What you will do →
In the entries below, find the line with "bed: (105, 406) -> (253, 178), moved" and transcribe it and every line after it exactly, through the last line, without pictures.

Supplied data →
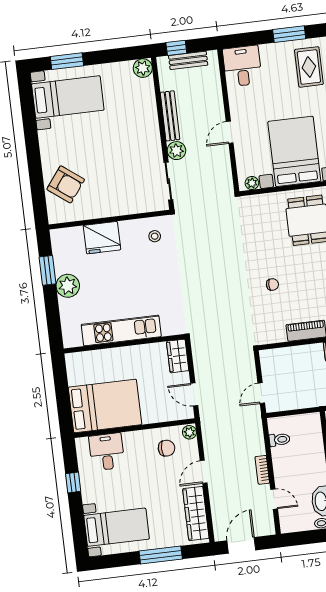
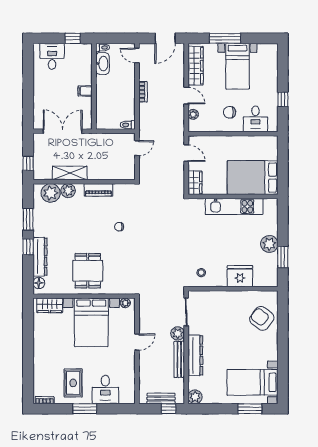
desk: (242, 66) -> (105, 389), moved
dresser: (149, 124) -> (195, 355), added
bed: (105, 406) -> (253, 178), moved
plant: (189, 432) -> (193, 114), moved
toilet: (279, 440) -> (128, 125), moved
chair: (167, 448) -> (230, 112), moved
door: (204, 472) -> (186, 96), hinge flipped
door: (274, 499) -> (137, 56), moved
bed with nightstands: (117, 527) -> (237, 66), moved, turned -90

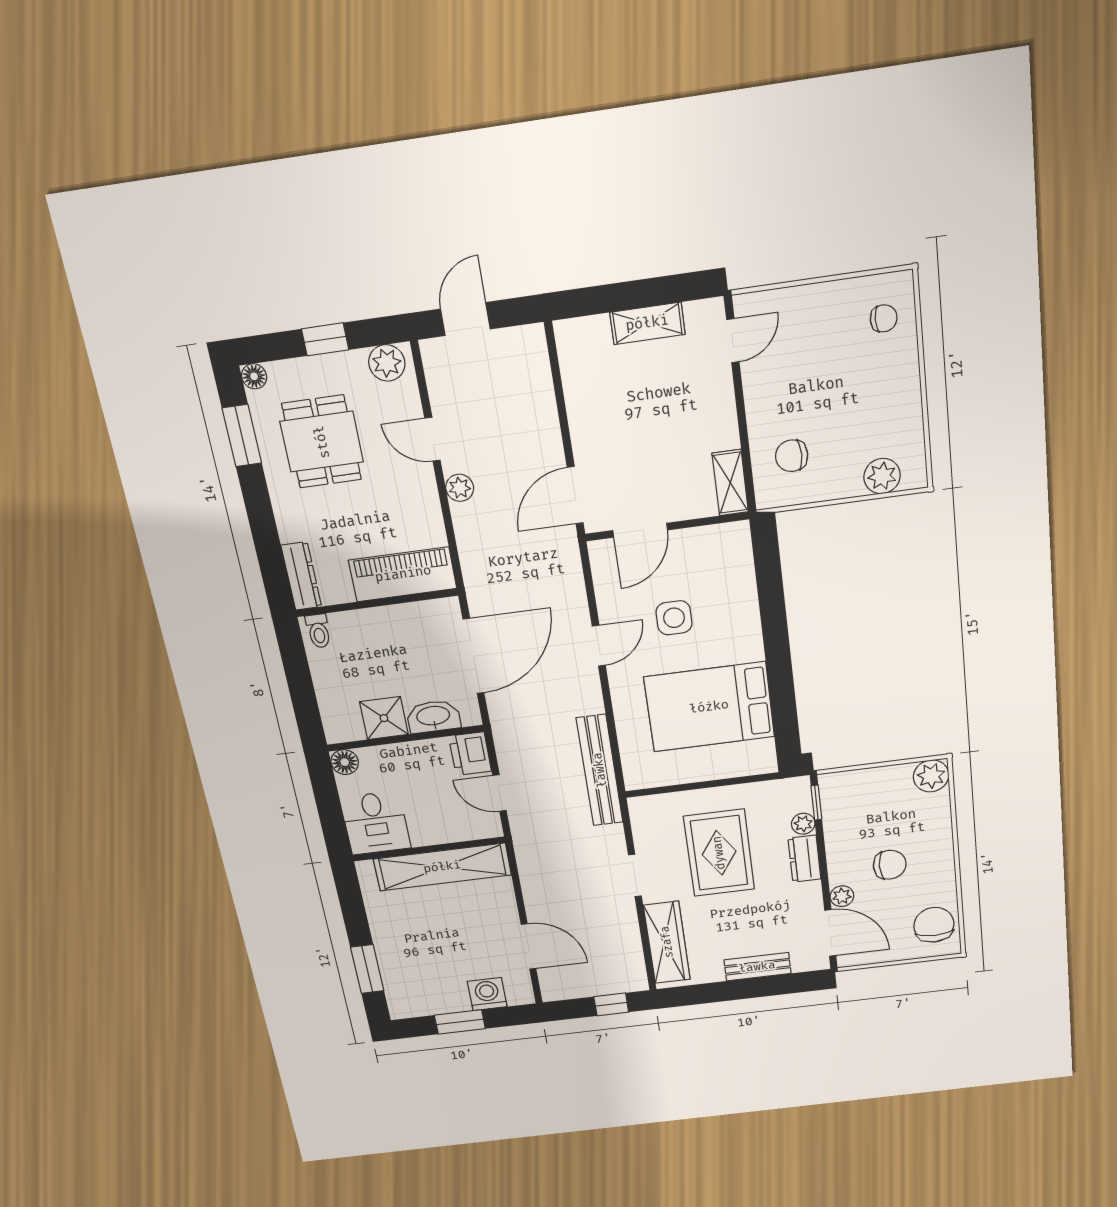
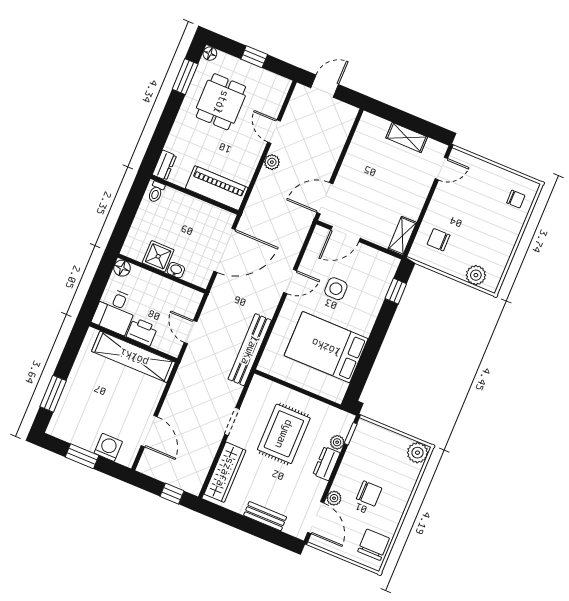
plant: (387, 363) -> (276, 84), removed
window: (768, 570) -> (396, 291), added
dresser: (301, 576) -> (164, 165), width x0.70
washbasin: (433, 716) -> (176, 270), width x0.52, depth x0.69
printer: (470, 754) -> (142, 332), moved, turned 90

Your solution →
bed: (105, 406) -> (253, 178), moved
plant: (189, 432) -> (193, 114), moved
toilet: (279, 440) -> (128, 125), moved
chair: (167, 448) -> (230, 112), moved
door: (204, 472) -> (186, 96), hinge flipped
door: (274, 499) -> (137, 56), moved
bed with nightstands: (117, 527) -> (237, 66), moved, turned -90

plant: (387, 363) -> (276, 84), removed
window: (768, 570) -> (396, 291), added
dresser: (301, 576) -> (164, 165), width x0.70
washbasin: (433, 716) -> (176, 270), width x0.52, depth x0.69
printer: (470, 754) -> (142, 332), moved, turned 90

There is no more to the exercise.